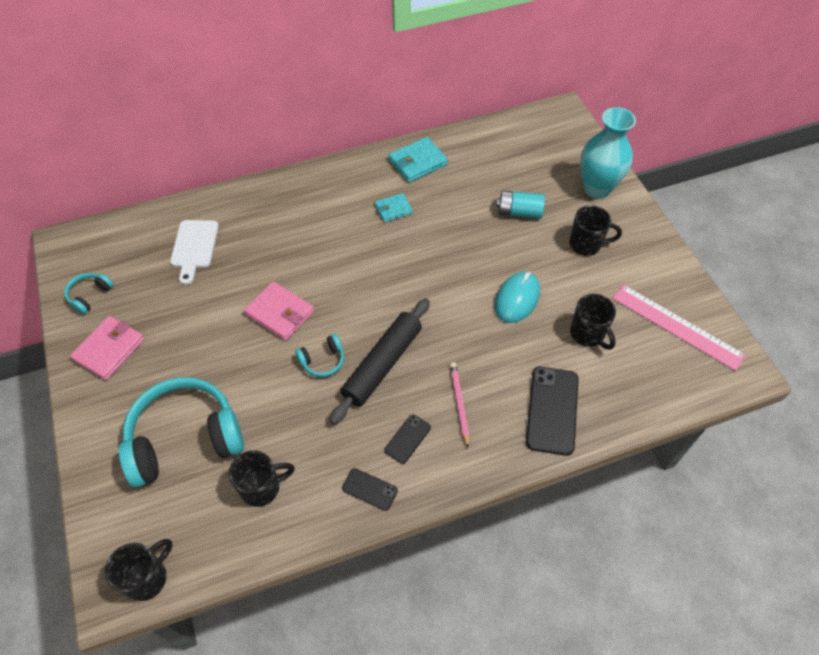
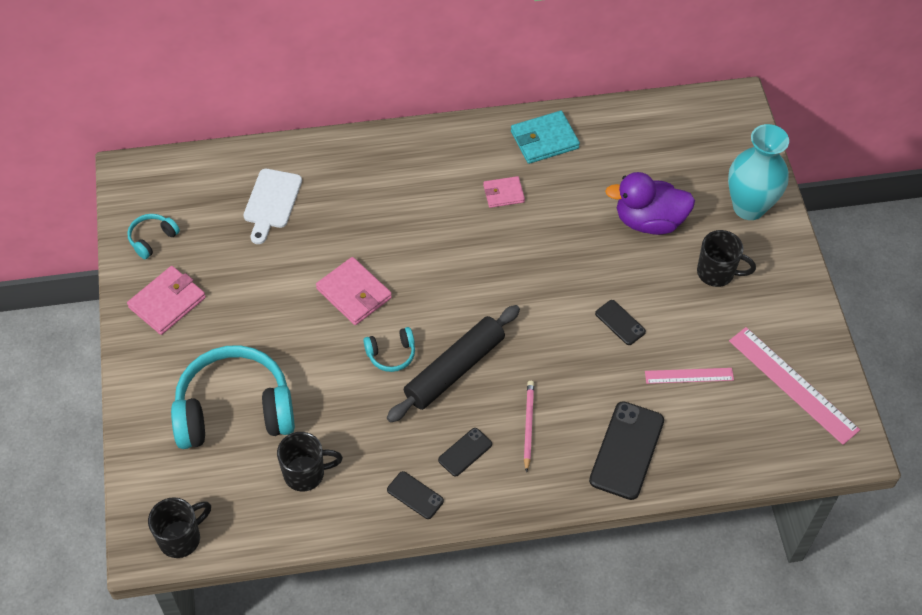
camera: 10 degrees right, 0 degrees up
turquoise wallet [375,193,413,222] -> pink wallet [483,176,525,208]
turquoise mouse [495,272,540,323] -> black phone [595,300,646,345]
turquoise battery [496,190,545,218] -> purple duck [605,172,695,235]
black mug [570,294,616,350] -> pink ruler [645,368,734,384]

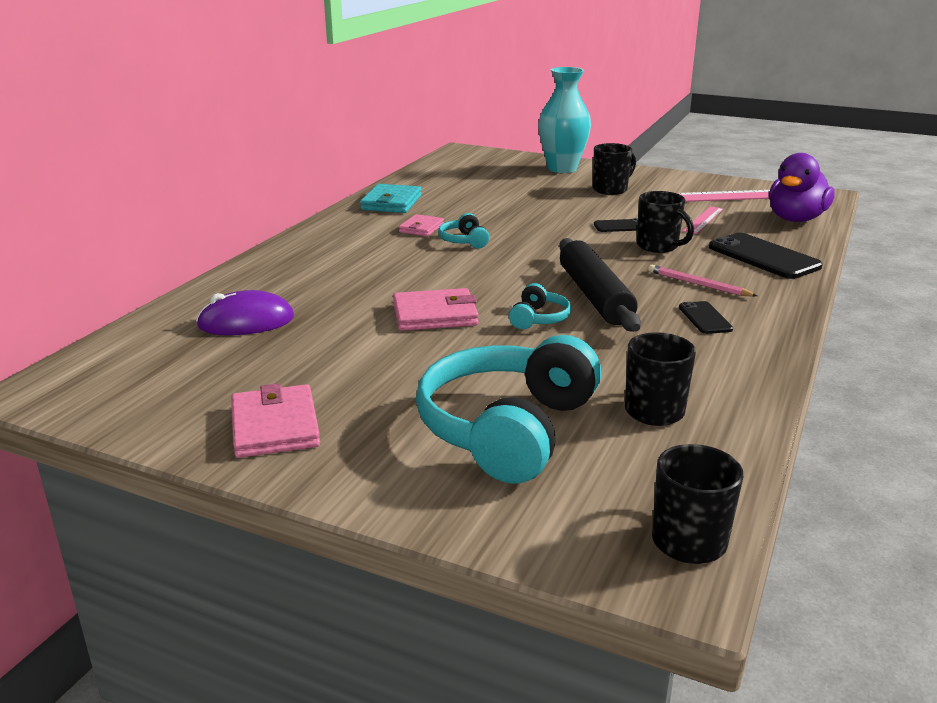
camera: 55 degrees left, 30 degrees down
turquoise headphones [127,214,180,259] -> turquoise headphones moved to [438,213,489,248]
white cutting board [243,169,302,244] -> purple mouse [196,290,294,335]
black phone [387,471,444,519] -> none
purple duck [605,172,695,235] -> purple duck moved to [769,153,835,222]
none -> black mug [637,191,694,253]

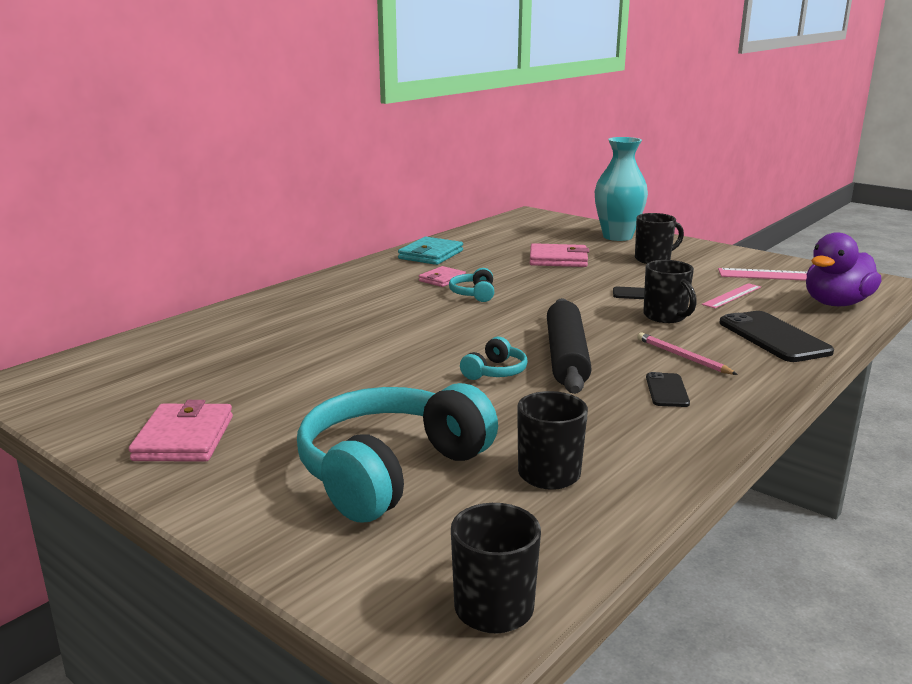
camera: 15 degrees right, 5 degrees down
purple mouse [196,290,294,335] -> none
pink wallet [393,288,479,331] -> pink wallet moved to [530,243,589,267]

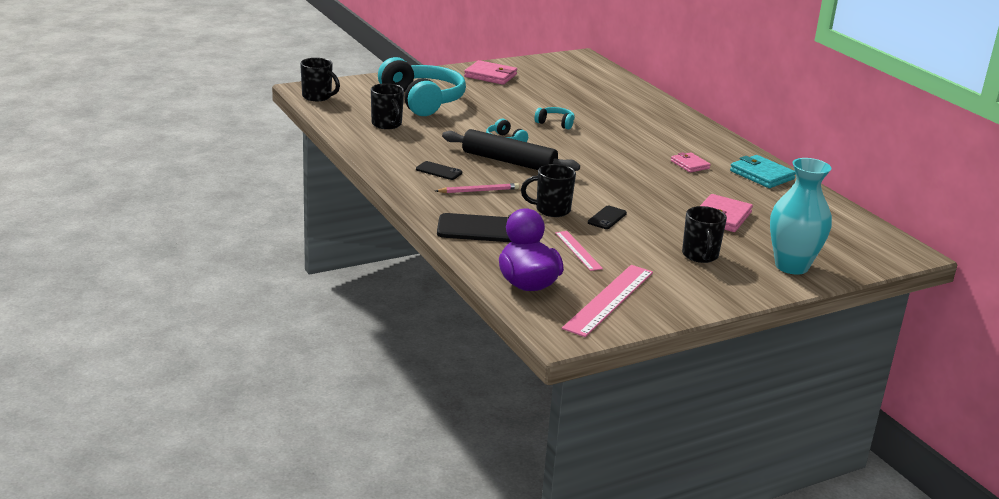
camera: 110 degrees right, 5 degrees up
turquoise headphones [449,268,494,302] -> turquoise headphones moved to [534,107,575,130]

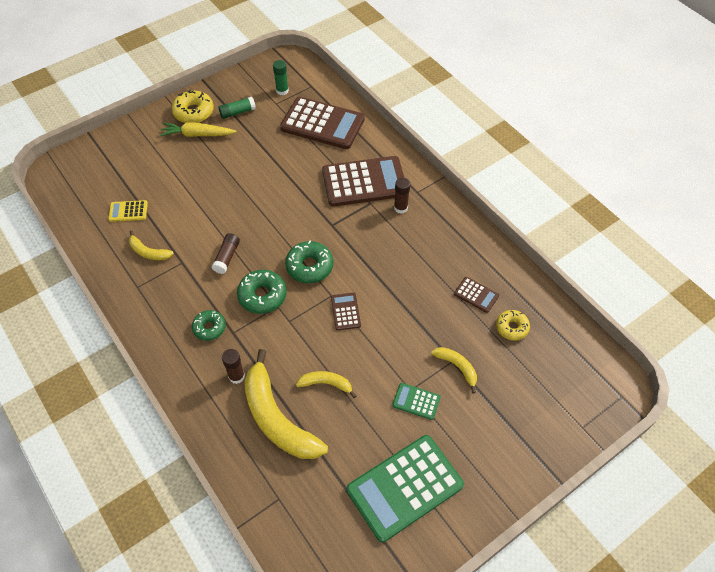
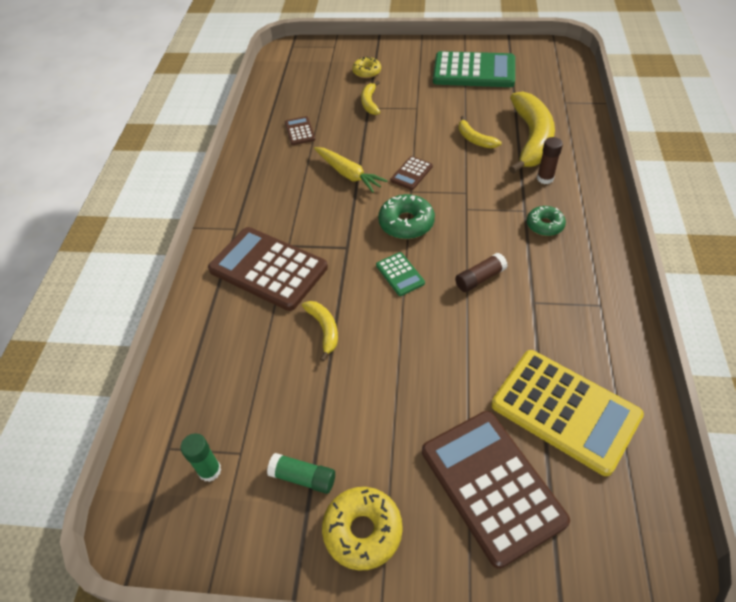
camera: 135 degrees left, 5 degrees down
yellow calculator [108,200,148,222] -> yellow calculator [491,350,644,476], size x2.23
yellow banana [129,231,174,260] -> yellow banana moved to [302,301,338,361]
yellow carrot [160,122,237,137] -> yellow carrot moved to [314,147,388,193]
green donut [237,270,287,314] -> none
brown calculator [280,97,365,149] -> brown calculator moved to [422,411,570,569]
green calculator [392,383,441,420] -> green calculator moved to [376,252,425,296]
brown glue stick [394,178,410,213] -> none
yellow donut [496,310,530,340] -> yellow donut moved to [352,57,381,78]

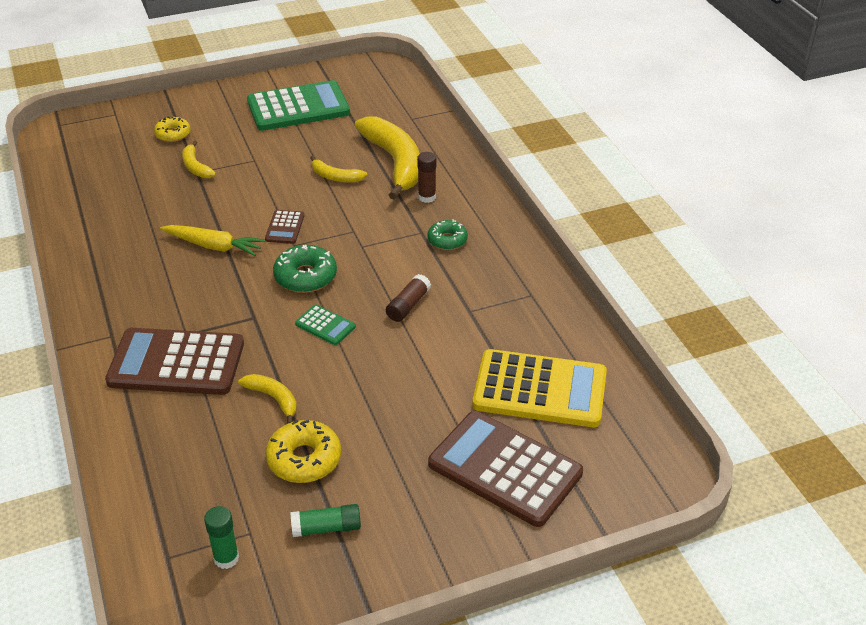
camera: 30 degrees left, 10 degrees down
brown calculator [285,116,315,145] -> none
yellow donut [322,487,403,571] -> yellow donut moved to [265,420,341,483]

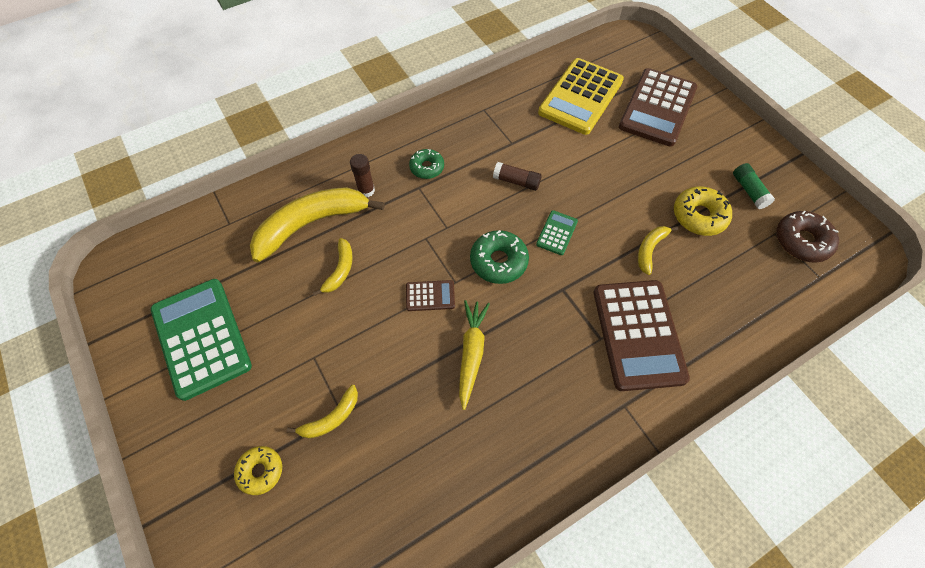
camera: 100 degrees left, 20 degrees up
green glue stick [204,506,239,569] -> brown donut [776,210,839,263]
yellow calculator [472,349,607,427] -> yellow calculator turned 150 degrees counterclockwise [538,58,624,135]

________________________

### Instructions to follow
Reproduce, with both ends included, the lines from the one holding "camera: 100 degrees left, 20 degrees up" to the end of the records above.

### Answer to this task
camera: 100 degrees left, 20 degrees up
green glue stick [204,506,239,569] -> brown donut [776,210,839,263]
yellow calculator [472,349,607,427] -> yellow calculator turned 150 degrees counterclockwise [538,58,624,135]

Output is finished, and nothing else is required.